=== Begin Enclosure ===
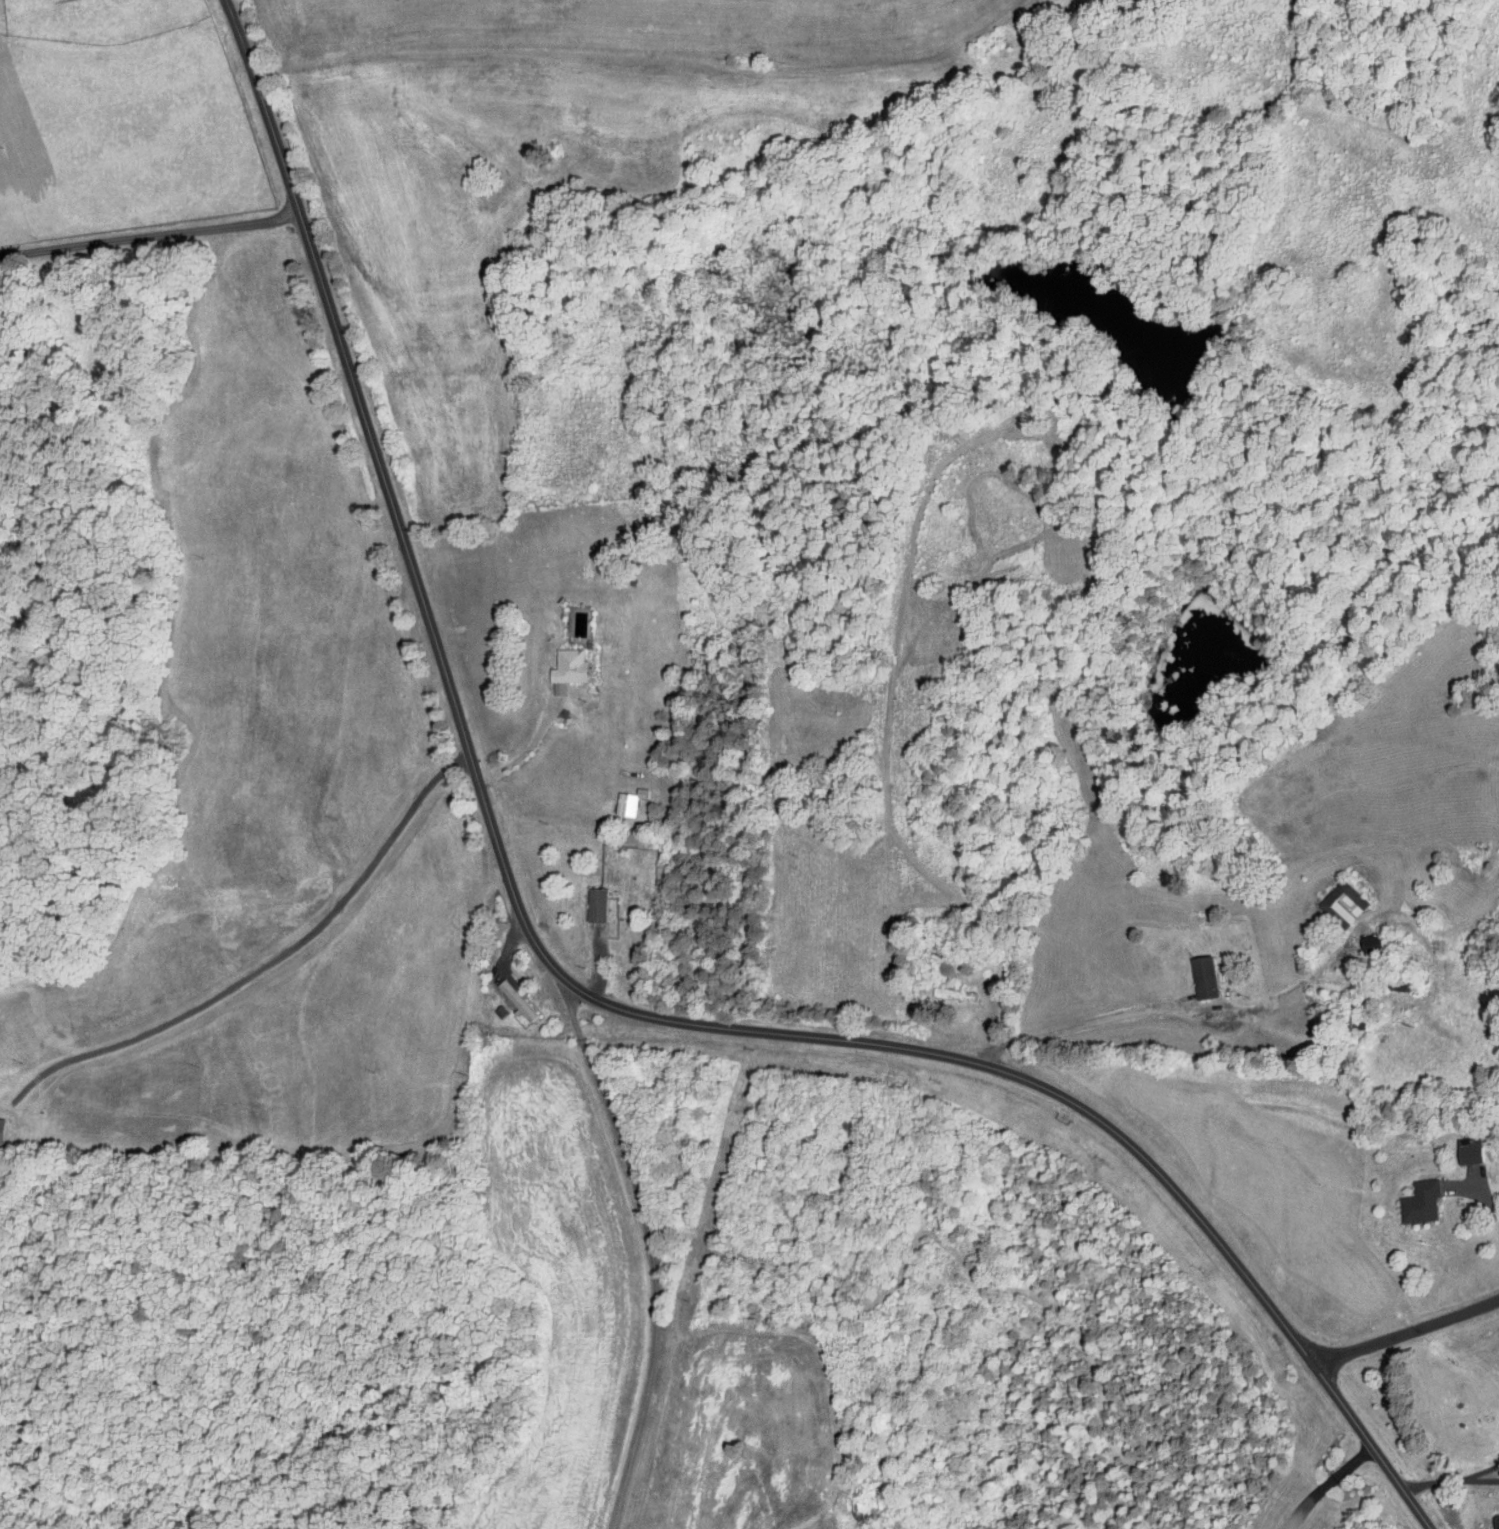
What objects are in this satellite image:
road: (152, 231)
building: (568, 668)
road: (537, 724)
building: (1343, 902)
building: (598, 904)
road: (634, 918)
building: (1205, 976)
road: (537, 984)
road: (591, 991)
building: (517, 999)
road: (1182, 1008)
road: (572, 1010)
road: (961, 1014)
road: (670, 1047)
building: (2, 1129)
building: (1470, 1150)
road: (1490, 1200)
building: (1421, 1201)
road: (653, 1279)
road: (1405, 1332)
road: (1482, 1470)
road: (1483, 1479)
road: (1434, 1482)
road: (1331, 1486)
building: (1496, 1520)

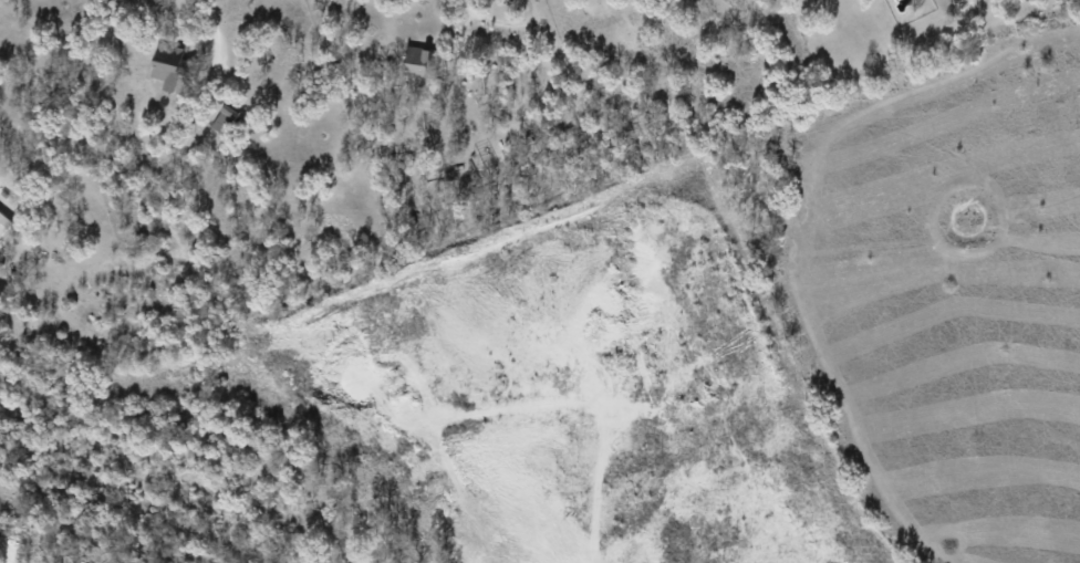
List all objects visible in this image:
road: (482, 14)
road: (212, 24)
building: (416, 61)
building: (169, 65)
building: (224, 119)
building: (3, 222)
quarry: (467, 420)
=== End Enclosure ===
-- AIM OF THE TASK --
The response should consist only of the lines running from the one that contains "List all objects" through the end of the material, repeated exactly.

-- TASK SOLUTION --
List all objects visible in this image:
road: (482, 14)
road: (212, 24)
building: (416, 61)
building: (169, 65)
building: (224, 119)
building: (3, 222)
quarry: (467, 420)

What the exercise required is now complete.